--- DATA SHOWN Enclosed Below ---

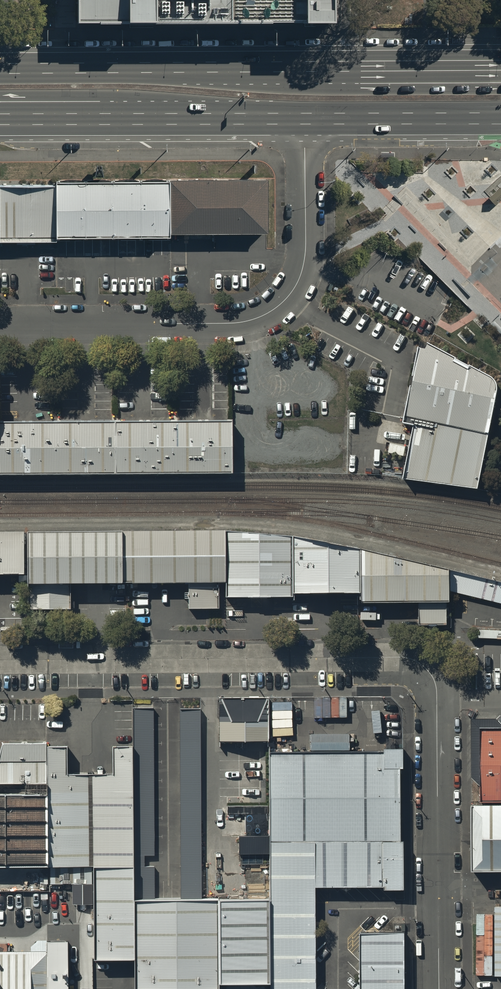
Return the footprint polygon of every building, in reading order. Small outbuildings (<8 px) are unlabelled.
[(77,22),(334,22),(334,0),(77,0),(77,22)] [(269,177),(169,178),(169,181),(57,182),(57,187),(1,187),(2,241),(57,241),(57,237),(170,237),(170,233),(269,233),(269,177)] [(487,197),(494,204),(500,198),(500,189),(498,186),(487,197)] [(428,344),(419,343),(403,423),(415,427),(404,479),(477,490),(496,392),(494,384),(489,378),(428,344)] [(230,476),(230,421),(0,422),(0,477),(230,476)] [(0,534),(0,578),(22,578),(21,533),(0,534)] [(122,533),(24,533),(24,587),(122,587),(122,533)] [(223,533),(122,533),(122,587),(224,586),(223,533)] [(291,599),(291,540),(223,533),(224,586),(225,603),(291,604),(291,599)] [(291,540),(291,599),(363,599),(362,554),(291,540)] [(449,580),(362,554),(363,599),(363,607),(450,607),(449,580)] [(159,695),(132,695),(133,883),(160,883),(159,695)] [(200,696),(174,697),(175,883),(201,883),(200,696)] [(263,697),(215,697),(216,740),(264,739),(263,697)] [(472,720),(472,778),(482,788),(482,804),(500,804),(500,726),(495,720),(472,720)] [(43,770),(43,730),(0,730),(0,731),(0,770),(43,770)] [(65,733),(45,733),(46,853),(132,853),(132,733),(112,733),(112,763),(65,763),(65,733)] [(401,740),(267,741),(268,827),(402,826),(401,740)] [(45,855),(44,773),(22,773),(22,782),(0,782),(0,855),(45,855)] [(472,812),(472,876),(500,876),(500,812),(472,812)] [(268,829),(269,988),(315,988),(314,874),(402,874),(402,828),(268,829)] [(132,855),(92,855),(92,943),(132,943),(132,855)] [(132,886),(132,943),(133,976),(215,976),(214,885),(132,886)] [(361,921),(361,988),(404,988),(404,921),(361,921)] [(0,941),(0,988),(77,988),(77,975),(62,975),(62,924),(45,924),(45,940),(0,941)]
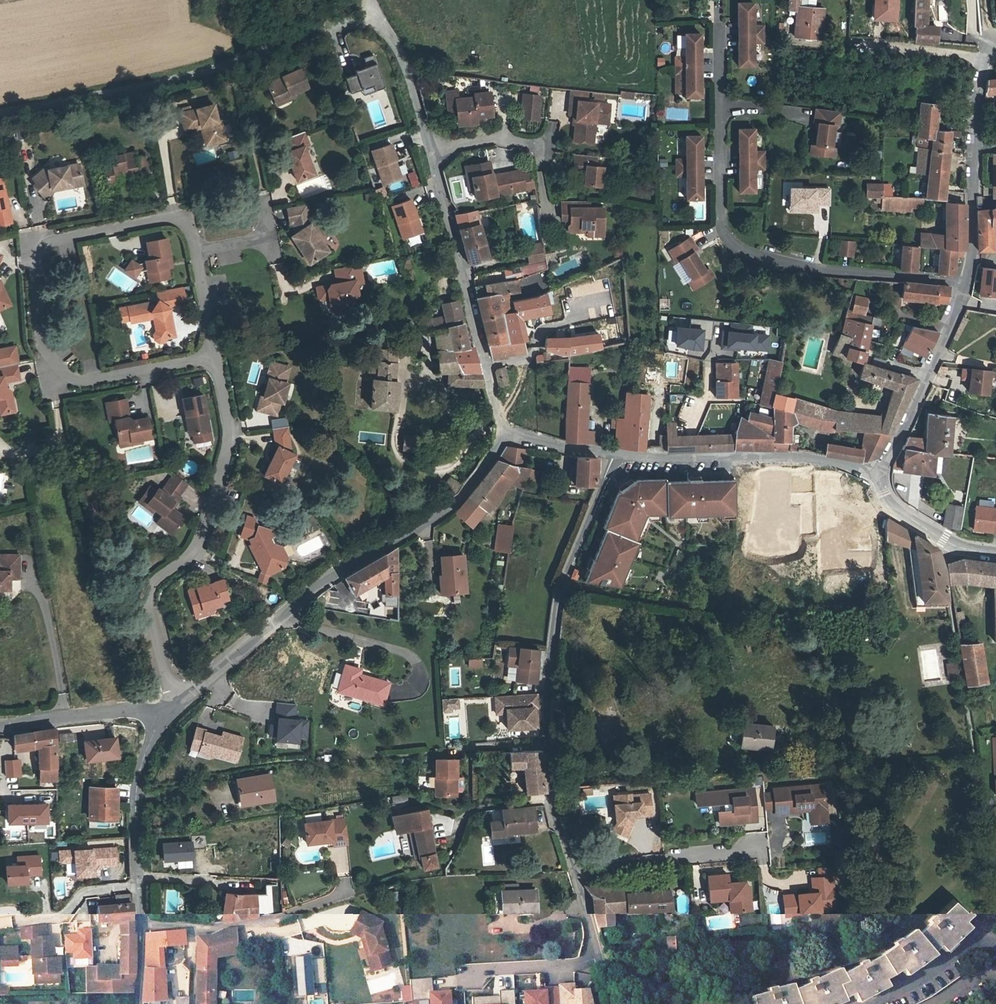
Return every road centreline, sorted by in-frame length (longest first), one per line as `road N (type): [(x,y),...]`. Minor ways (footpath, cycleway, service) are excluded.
road 1 (residential): [(609,1003),(551,796),(545,694),(561,586),(614,457)]
road 2 (residential): [(365,0),(408,80),(504,433)]
road 3 (residential): [(995,43),(970,120),(965,287),(878,473)]
road 4 (residential): [(504,433),(447,511),(315,589),(175,707)]
road 5 (track): [(0,114),(131,87),(337,27),(368,11)]
road 6 (residential): [(614,457),(794,457),(878,473)]
road 7 (residential): [(175,707),(153,731),(134,781),(138,927)]
road 8 (residential): [(138,927),(267,923),(341,898)]
road 9 (residential): [(175,707),(0,721)]
road 10 (residential): [(995,551),(959,546),(919,525),(887,499),(878,473)]

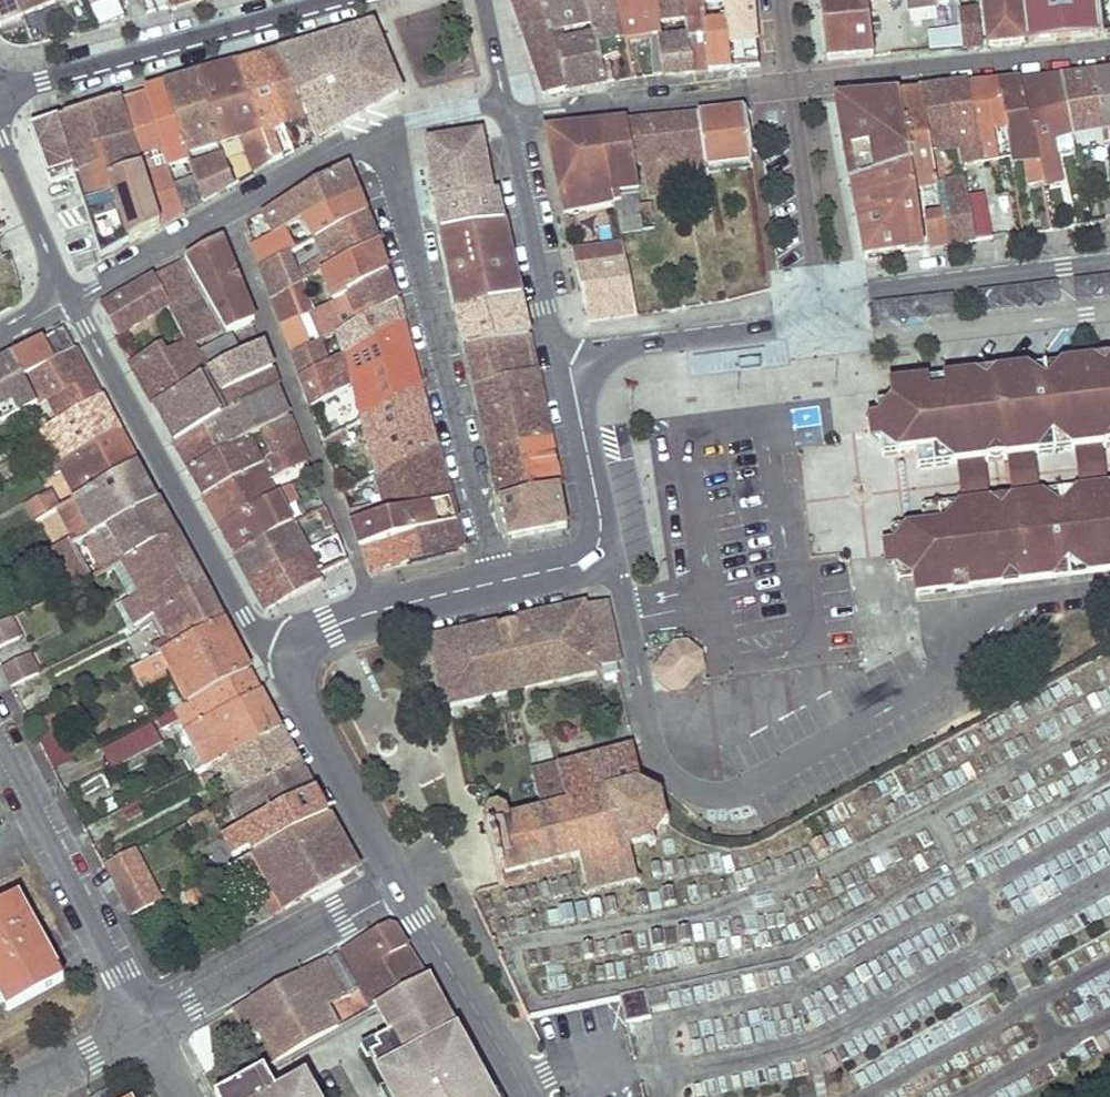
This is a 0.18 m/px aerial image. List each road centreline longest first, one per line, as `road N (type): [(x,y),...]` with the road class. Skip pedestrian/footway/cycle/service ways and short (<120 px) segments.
road 1 (residential): [(596,551),(620,583),(652,749),(669,775),(702,796),(737,792),(947,674),(975,616),(1001,604),(1109,591)]
road 2 (residential): [(386,135),(499,579)]
road 3 (tertiary): [(67,300),(246,618),(271,643),(297,651)]
road 4 (residential): [(374,610),(227,221)]
road 5 (secondary): [(341,0),(0,95)]
road 6 (residential): [(1109,48),(791,81)]
road 7 (residential): [(147,1025),(0,744)]
road 8 (residential): [(147,1025),(400,888)]
road 9 (residential): [(791,81),(509,117)]
road 10 (tertiary): [(297,651),(302,708),(400,888)]
road 11 (tertiary): [(400,888),(526,1096)]
road 12 (residential): [(871,290),(1109,262)]
road 13 (residential): [(1109,313),(876,341)]
road 14 (residential): [(509,117),(554,340)]
road 15 (residential): [(817,297),(791,81)]
road 16 (residential): [(227,221),(386,135)]
road 17 (residential): [(67,300),(227,221)]
road 18 (tertiary): [(0,139),(67,300)]
road 19 (residential): [(575,396),(601,517),(596,551)]
road 20 (residential): [(593,360),(740,335)]
road 21 (residential): [(16,1096),(147,1025)]
road 22 (residential): [(374,610),(499,579)]
road 23 (residential): [(386,135),(418,118),(509,117)]

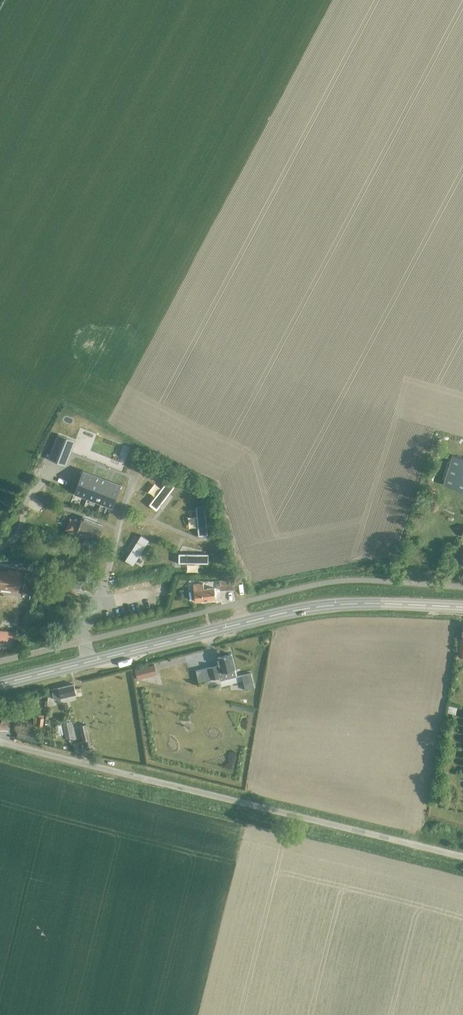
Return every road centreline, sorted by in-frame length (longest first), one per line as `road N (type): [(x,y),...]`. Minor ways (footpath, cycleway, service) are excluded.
road 1 (unclassified): [(462,857),(0,741)]
road 2 (secondary): [(0,684),(296,610),(462,607)]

--- End of Enclosed DATA SHOWN ---

### [TASK BRIEF]
Please return all of the material above exactly, minus any pictures.

### [SOLUTION FOR THIS TASK]
Return the footprint polygon of every building, in reading order. Small outbuildings (<8 px) are unlabelled.
[(77,22),(334,22),(334,0),(77,0),(77,22)] [(269,177),(169,178),(169,181),(57,182),(57,187),(1,187),(2,241),(57,241),(57,237),(170,237),(170,233),(269,233),(269,177)] [(487,197),(494,204),(500,198),(500,189),(498,186),(487,197)] [(428,344),(419,343),(403,423),(415,427),(404,479),(477,490),(496,392),(494,384),(489,378),(428,344)] [(230,476),(230,421),(0,422),(0,477),(230,476)] [(0,534),(0,578),(22,578),(21,533),(0,534)] [(122,533),(24,533),(24,587),(122,587),(122,533)] [(223,533),(122,533),(122,587),(224,586),(223,533)] [(291,599),(291,540),(223,533),(224,586),(225,603),(291,604),(291,599)] [(291,540),(291,599),(363,599),(362,554),(291,540)] [(449,580),(362,554),(363,599),(363,607),(450,607),(449,580)] [(159,695),(132,695),(133,883),(160,883),(159,695)] [(200,696),(174,697),(175,883),(201,883),(200,696)] [(263,697),(215,697),(216,740),(264,739),(263,697)] [(472,720),(472,778),(482,788),(482,804),(500,804),(500,726),(495,720),(472,720)] [(43,770),(43,730),(0,730),(0,731),(0,770),(43,770)] [(65,733),(45,733),(46,853),(132,853),(132,733),(112,733),(112,763),(65,763),(65,733)] [(401,740),(267,741),(268,827),(402,826),(401,740)] [(45,855),(44,773),(22,773),(22,782),(0,782),(0,855),(45,855)] [(472,812),(472,876),(500,876),(500,812),(472,812)] [(268,829),(269,988),(315,988),(314,874),(402,874),(402,828),(268,829)] [(132,855),(92,855),(92,943),(132,943),(132,855)] [(132,886),(132,943),(133,976),(215,976),(214,885),(132,886)] [(361,921),(361,988),(404,988),(404,921),(361,921)] [(0,941),(0,988),(77,988),(77,975),(62,975),(62,924),(45,924),(45,940),(0,941)]
Return every road centreline, sorted by in-frame length (longest first), one per line as `road N (type): [(x,y),...]`. Minor ways (footpath, cycleway, service) are excluded.
road 1 (residential): [(609,1003),(551,796),(545,694),(561,586),(614,457)]
road 2 (residential): [(365,0),(408,80),(504,433)]
road 3 (residential): [(995,43),(970,120),(965,287),(878,473)]
road 4 (residential): [(504,433),(447,511),(315,589),(175,707)]
road 5 (track): [(0,114),(131,87),(337,27),(368,11)]
road 6 (residential): [(614,457),(794,457),(878,473)]
road 7 (residential): [(175,707),(153,731),(134,781),(138,927)]
road 8 (residential): [(138,927),(267,923),(341,898)]
road 9 (residential): [(175,707),(0,721)]
road 10 (residential): [(995,551),(959,546),(919,525),(887,499),(878,473)]

This is a 0.18 m/px aerial image. List each road centreline longest first, one per line, as `road N (type): [(x,y),...]` with the road class. Skip pedestrian/footway/cycle/service ways and short (<120 px) segments.
road 1 (residential): [(596,551),(620,583),(652,749),(669,775),(702,796),(737,792),(947,674),(975,616),(1001,604),(1109,591)]
road 2 (residential): [(386,135),(499,579)]
road 3 (tertiary): [(67,300),(246,618),(271,643),(297,651)]
road 4 (residential): [(374,610),(227,221)]
road 5 (secondary): [(341,0),(0,95)]
road 6 (residential): [(1109,48),(791,81)]
road 7 (residential): [(147,1025),(0,744)]
road 8 (residential): [(147,1025),(400,888)]
road 9 (residential): [(791,81),(509,117)]
road 10 (tertiary): [(297,651),(302,708),(400,888)]
road 11 (tertiary): [(400,888),(526,1096)]
road 12 (residential): [(871,290),(1109,262)]
road 13 (residential): [(1109,313),(876,341)]
road 14 (residential): [(509,117),(554,340)]
road 15 (residential): [(817,297),(791,81)]
road 16 (residential): [(227,221),(386,135)]
road 17 (residential): [(67,300),(227,221)]
road 18 (tertiary): [(0,139),(67,300)]
road 19 (residential): [(575,396),(601,517),(596,551)]
road 20 (residential): [(593,360),(740,335)]
road 21 (residential): [(16,1096),(147,1025)]
road 22 (residential): [(374,610),(499,579)]
road 23 (residential): [(386,135),(418,118),(509,117)]

Return every road centreline, sorted by in-frame length (longest first), one per line as `road N (type): [(x,y),...]`. Minor ways (footpath, cycleway, service) are excluded.
road 1 (unclassified): [(462,857),(0,741)]
road 2 (secondary): [(0,684),(296,610),(462,607)]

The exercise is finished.